Activity – The answer must restate every entry below word for word.

□ □ □

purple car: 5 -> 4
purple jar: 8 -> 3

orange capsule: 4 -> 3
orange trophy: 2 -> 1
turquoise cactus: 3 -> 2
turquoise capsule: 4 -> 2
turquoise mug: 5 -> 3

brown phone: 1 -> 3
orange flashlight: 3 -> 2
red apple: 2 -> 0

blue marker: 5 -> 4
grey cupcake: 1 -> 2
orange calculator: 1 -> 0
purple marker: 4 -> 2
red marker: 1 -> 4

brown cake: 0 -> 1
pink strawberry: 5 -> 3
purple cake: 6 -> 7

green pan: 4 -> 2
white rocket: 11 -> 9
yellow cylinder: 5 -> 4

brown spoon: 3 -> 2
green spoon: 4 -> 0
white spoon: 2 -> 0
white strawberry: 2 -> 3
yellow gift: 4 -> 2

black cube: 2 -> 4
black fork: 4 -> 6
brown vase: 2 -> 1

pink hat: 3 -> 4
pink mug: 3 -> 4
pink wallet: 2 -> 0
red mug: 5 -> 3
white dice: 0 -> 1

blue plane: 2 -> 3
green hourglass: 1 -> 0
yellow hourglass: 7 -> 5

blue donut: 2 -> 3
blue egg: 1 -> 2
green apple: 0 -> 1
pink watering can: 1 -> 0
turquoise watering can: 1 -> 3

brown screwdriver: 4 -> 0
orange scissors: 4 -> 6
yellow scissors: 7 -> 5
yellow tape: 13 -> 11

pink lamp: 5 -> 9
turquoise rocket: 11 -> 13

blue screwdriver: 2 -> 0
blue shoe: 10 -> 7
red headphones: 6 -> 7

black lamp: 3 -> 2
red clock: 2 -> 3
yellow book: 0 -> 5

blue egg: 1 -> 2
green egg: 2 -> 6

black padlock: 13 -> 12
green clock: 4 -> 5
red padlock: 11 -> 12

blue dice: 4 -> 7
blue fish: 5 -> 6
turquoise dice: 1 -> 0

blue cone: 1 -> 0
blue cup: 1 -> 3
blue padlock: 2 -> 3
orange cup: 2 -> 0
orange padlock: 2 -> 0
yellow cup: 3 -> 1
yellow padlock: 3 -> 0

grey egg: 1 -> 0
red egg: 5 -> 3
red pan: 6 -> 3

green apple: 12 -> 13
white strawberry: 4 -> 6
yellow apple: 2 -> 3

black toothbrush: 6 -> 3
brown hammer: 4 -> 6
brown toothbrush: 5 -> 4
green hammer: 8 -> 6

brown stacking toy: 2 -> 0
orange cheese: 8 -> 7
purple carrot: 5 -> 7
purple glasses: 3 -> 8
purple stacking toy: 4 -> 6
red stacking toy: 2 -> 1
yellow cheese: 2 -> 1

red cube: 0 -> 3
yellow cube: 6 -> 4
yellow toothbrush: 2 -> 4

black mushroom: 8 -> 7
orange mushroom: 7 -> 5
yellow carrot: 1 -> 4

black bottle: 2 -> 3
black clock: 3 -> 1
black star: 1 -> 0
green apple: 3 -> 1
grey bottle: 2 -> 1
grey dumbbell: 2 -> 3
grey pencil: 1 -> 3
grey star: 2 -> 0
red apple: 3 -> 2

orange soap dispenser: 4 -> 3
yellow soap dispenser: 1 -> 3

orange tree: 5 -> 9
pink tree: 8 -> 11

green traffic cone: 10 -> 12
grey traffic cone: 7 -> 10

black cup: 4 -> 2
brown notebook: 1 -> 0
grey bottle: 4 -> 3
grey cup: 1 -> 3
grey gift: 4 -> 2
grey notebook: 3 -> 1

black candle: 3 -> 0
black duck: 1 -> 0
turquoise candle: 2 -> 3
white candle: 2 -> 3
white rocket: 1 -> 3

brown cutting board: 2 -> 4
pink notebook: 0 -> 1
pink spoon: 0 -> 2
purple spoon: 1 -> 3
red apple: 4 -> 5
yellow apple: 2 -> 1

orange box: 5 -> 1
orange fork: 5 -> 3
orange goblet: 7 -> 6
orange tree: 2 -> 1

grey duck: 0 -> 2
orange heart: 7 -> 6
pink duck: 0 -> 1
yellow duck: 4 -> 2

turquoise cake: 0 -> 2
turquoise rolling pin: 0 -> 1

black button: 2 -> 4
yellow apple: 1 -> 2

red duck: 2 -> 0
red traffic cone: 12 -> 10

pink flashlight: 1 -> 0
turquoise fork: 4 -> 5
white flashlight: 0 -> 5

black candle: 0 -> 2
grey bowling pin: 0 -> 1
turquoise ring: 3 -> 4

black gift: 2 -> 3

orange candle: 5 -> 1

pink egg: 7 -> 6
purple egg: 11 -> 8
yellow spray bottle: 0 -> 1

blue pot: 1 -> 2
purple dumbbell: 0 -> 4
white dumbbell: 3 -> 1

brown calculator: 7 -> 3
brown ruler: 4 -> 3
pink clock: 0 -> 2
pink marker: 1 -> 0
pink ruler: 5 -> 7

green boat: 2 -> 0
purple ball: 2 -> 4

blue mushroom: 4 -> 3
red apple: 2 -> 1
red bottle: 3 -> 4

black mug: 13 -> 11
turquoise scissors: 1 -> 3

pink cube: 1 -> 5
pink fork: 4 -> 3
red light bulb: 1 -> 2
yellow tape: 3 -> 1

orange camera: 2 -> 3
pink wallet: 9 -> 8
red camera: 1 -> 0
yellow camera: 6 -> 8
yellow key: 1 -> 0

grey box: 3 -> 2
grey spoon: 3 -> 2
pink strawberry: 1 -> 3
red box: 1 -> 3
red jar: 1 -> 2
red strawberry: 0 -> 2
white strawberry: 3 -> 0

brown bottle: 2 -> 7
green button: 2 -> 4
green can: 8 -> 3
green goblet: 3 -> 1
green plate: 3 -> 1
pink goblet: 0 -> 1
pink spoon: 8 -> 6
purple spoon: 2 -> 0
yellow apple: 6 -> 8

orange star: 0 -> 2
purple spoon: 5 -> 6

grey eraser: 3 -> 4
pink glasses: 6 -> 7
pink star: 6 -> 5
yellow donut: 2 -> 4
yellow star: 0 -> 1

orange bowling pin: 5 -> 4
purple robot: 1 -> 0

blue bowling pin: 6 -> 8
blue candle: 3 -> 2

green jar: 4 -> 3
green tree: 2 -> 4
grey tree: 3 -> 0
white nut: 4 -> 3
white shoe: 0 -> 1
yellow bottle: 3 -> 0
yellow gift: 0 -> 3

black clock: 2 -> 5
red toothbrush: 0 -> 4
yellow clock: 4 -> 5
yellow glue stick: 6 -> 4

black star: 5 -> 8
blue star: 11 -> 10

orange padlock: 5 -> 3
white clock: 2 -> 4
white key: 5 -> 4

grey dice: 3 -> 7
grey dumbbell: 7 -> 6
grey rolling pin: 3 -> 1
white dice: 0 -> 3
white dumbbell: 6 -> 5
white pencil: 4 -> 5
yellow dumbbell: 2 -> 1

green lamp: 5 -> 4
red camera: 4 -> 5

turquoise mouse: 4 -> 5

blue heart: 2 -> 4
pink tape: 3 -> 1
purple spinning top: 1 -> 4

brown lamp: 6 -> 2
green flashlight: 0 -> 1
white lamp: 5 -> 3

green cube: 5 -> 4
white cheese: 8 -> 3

□ □ □

Completed task –
purple car: 5 -> 4
purple jar: 8 -> 3

orange capsule: 4 -> 3
orange trophy: 2 -> 1
turquoise cactus: 3 -> 2
turquoise capsule: 4 -> 2
turquoise mug: 5 -> 3

brown phone: 1 -> 3
orange flashlight: 3 -> 2
red apple: 2 -> 0

blue marker: 5 -> 4
grey cupcake: 1 -> 2
orange calculator: 1 -> 0
purple marker: 4 -> 2
red marker: 1 -> 4

brown cake: 0 -> 1
pink strawberry: 5 -> 3
purple cake: 6 -> 7

green pan: 4 -> 2
white rocket: 11 -> 9
yellow cylinder: 5 -> 4

brown spoon: 3 -> 2
green spoon: 4 -> 0
white spoon: 2 -> 0
white strawberry: 2 -> 3
yellow gift: 4 -> 2

black cube: 2 -> 4
black fork: 4 -> 6
brown vase: 2 -> 1

pink hat: 3 -> 4
pink mug: 3 -> 4
pink wallet: 2 -> 0
red mug: 5 -> 3
white dice: 0 -> 1

blue plane: 2 -> 3
green hourglass: 1 -> 0
yellow hourglass: 7 -> 5

blue donut: 2 -> 3
blue egg: 1 -> 2
green apple: 0 -> 1
pink watering can: 1 -> 0
turquoise watering can: 1 -> 3

brown screwdriver: 4 -> 0
orange scissors: 4 -> 6
yellow scissors: 7 -> 5
yellow tape: 13 -> 11

pink lamp: 5 -> 9
turquoise rocket: 11 -> 13

blue screwdriver: 2 -> 0
blue shoe: 10 -> 7
red headphones: 6 -> 7

black lamp: 3 -> 2
red clock: 2 -> 3
yellow book: 0 -> 5

blue egg: 1 -> 2
green egg: 2 -> 6

black padlock: 13 -> 12
green clock: 4 -> 5
red padlock: 11 -> 12

blue dice: 4 -> 7
blue fish: 5 -> 6
turquoise dice: 1 -> 0

blue cone: 1 -> 0
blue cup: 1 -> 3
blue padlock: 2 -> 3
orange cup: 2 -> 0
orange padlock: 2 -> 0
yellow cup: 3 -> 1
yellow padlock: 3 -> 0

grey egg: 1 -> 0
red egg: 5 -> 3
red pan: 6 -> 3

green apple: 12 -> 13
white strawberry: 4 -> 6
yellow apple: 2 -> 3

black toothbrush: 6 -> 3
brown hammer: 4 -> 6
brown toothbrush: 5 -> 4
green hammer: 8 -> 6

brown stacking toy: 2 -> 0
orange cheese: 8 -> 7
purple carrot: 5 -> 7
purple glasses: 3 -> 8
purple stacking toy: 4 -> 6
red stacking toy: 2 -> 1
yellow cheese: 2 -> 1

red cube: 0 -> 3
yellow cube: 6 -> 4
yellow toothbrush: 2 -> 4

black mushroom: 8 -> 7
orange mushroom: 7 -> 5
yellow carrot: 1 -> 4

black bottle: 2 -> 3
black clock: 3 -> 1
black star: 1 -> 0
green apple: 3 -> 1
grey bottle: 2 -> 1
grey dumbbell: 2 -> 3
grey pencil: 1 -> 3
grey star: 2 -> 0
red apple: 3 -> 2

orange soap dispenser: 4 -> 3
yellow soap dispenser: 1 -> 3

orange tree: 5 -> 9
pink tree: 8 -> 11

green traffic cone: 10 -> 12
grey traffic cone: 7 -> 10

black cup: 4 -> 2
brown notebook: 1 -> 0
grey bottle: 4 -> 3
grey cup: 1 -> 3
grey gift: 4 -> 2
grey notebook: 3 -> 1

black candle: 3 -> 0
black duck: 1 -> 0
turquoise candle: 2 -> 3
white candle: 2 -> 3
white rocket: 1 -> 3

brown cutting board: 2 -> 4
pink notebook: 0 -> 1
pink spoon: 0 -> 2
purple spoon: 1 -> 3
red apple: 4 -> 5
yellow apple: 2 -> 1

orange box: 5 -> 1
orange fork: 5 -> 3
orange goblet: 7 -> 6
orange tree: 2 -> 1

grey duck: 0 -> 2
orange heart: 7 -> 6
pink duck: 0 -> 1
yellow duck: 4 -> 2

turquoise cake: 0 -> 2
turquoise rolling pin: 0 -> 1

black button: 2 -> 4
yellow apple: 1 -> 2

red duck: 2 -> 0
red traffic cone: 12 -> 10

pink flashlight: 1 -> 0
turquoise fork: 4 -> 5
white flashlight: 0 -> 5

black candle: 0 -> 2
grey bowling pin: 0 -> 1
turquoise ring: 3 -> 4

black gift: 2 -> 3

orange candle: 5 -> 1

pink egg: 7 -> 6
purple egg: 11 -> 8
yellow spray bottle: 0 -> 1

blue pot: 1 -> 2
purple dumbbell: 0 -> 4
white dumbbell: 3 -> 1

brown calculator: 7 -> 3
brown ruler: 4 -> 3
pink clock: 0 -> 2
pink marker: 1 -> 0
pink ruler: 5 -> 7

green boat: 2 -> 0
purple ball: 2 -> 4

blue mushroom: 4 -> 3
red apple: 2 -> 1
red bottle: 3 -> 4

black mug: 13 -> 11
turquoise scissors: 1 -> 3

pink cube: 1 -> 5
pink fork: 4 -> 3
red light bulb: 1 -> 2
yellow tape: 3 -> 1

orange camera: 2 -> 3
pink wallet: 9 -> 8
red camera: 1 -> 0
yellow camera: 6 -> 8
yellow key: 1 -> 0

grey box: 3 -> 2
grey spoon: 3 -> 2
pink strawberry: 1 -> 3
red box: 1 -> 3
red jar: 1 -> 2
red strawberry: 0 -> 2
white strawberry: 3 -> 0

brown bottle: 2 -> 7
green button: 2 -> 4
green can: 8 -> 3
green goblet: 3 -> 1
green plate: 3 -> 1
pink goblet: 0 -> 1
pink spoon: 8 -> 6
purple spoon: 2 -> 0
yellow apple: 6 -> 8

orange star: 0 -> 2
purple spoon: 5 -> 6

grey eraser: 3 -> 4
pink glasses: 6 -> 7
pink star: 6 -> 5
yellow donut: 2 -> 4
yellow star: 0 -> 1

orange bowling pin: 5 -> 4
purple robot: 1 -> 0

blue bowling pin: 6 -> 8
blue candle: 3 -> 2

green jar: 4 -> 3
green tree: 2 -> 4
grey tree: 3 -> 0
white nut: 4 -> 3
white shoe: 0 -> 1
yellow bottle: 3 -> 0
yellow gift: 0 -> 3

black clock: 2 -> 5
red toothbrush: 0 -> 4
yellow clock: 4 -> 5
yellow glue stick: 6 -> 4

black star: 5 -> 8
blue star: 11 -> 10

orange padlock: 5 -> 3
white clock: 2 -> 4
white key: 5 -> 4

grey dice: 3 -> 7
grey dumbbell: 7 -> 6
grey rolling pin: 3 -> 1
white dice: 0 -> 3
white dumbbell: 6 -> 5
white pencil: 4 -> 5
yellow dumbbell: 2 -> 1

green lamp: 5 -> 4
red camera: 4 -> 5

turquoise mouse: 4 -> 5

blue heart: 2 -> 4
pink tape: 3 -> 1
purple spinning top: 1 -> 4

brown lamp: 6 -> 2
green flashlight: 0 -> 1
white lamp: 5 -> 3

green cube: 5 -> 4
white cheese: 8 -> 3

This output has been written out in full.